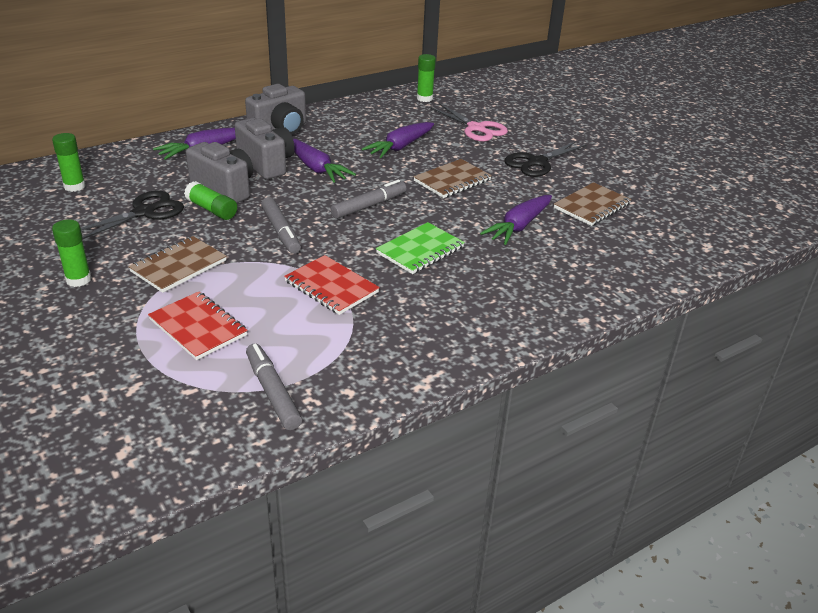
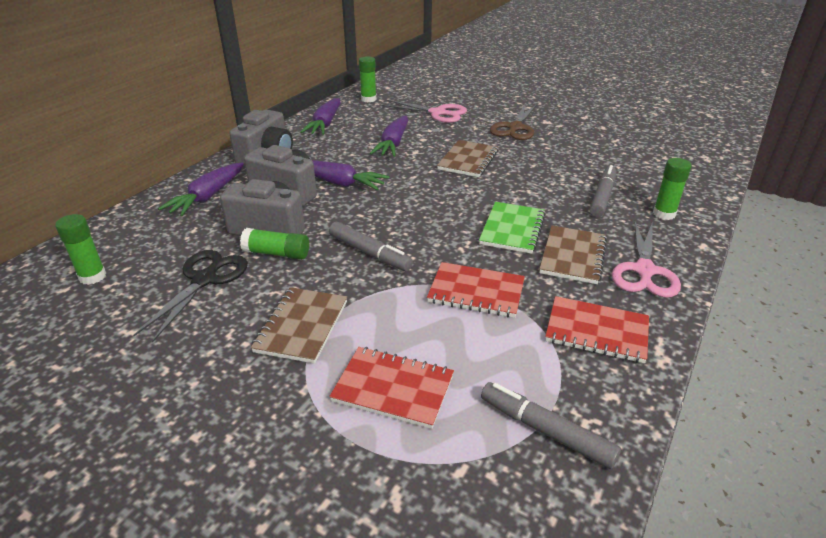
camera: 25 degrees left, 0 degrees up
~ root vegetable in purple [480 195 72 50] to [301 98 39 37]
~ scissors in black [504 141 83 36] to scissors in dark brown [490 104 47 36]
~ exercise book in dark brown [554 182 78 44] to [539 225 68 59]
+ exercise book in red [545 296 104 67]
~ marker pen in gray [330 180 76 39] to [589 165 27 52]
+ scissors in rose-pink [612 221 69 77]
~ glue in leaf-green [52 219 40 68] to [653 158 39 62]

══════════════════════════════

Leave out the pictures and print every line of the data exactly.

Task output:
camera: 25 degrees left, 0 degrees up
~ root vegetable in purple [480 195 72 50] to [301 98 39 37]
~ scissors in black [504 141 83 36] to scissors in dark brown [490 104 47 36]
~ exercise book in dark brown [554 182 78 44] to [539 225 68 59]
+ exercise book in red [545 296 104 67]
~ marker pen in gray [330 180 76 39] to [589 165 27 52]
+ scissors in rose-pink [612 221 69 77]
~ glue in leaf-green [52 219 40 68] to [653 158 39 62]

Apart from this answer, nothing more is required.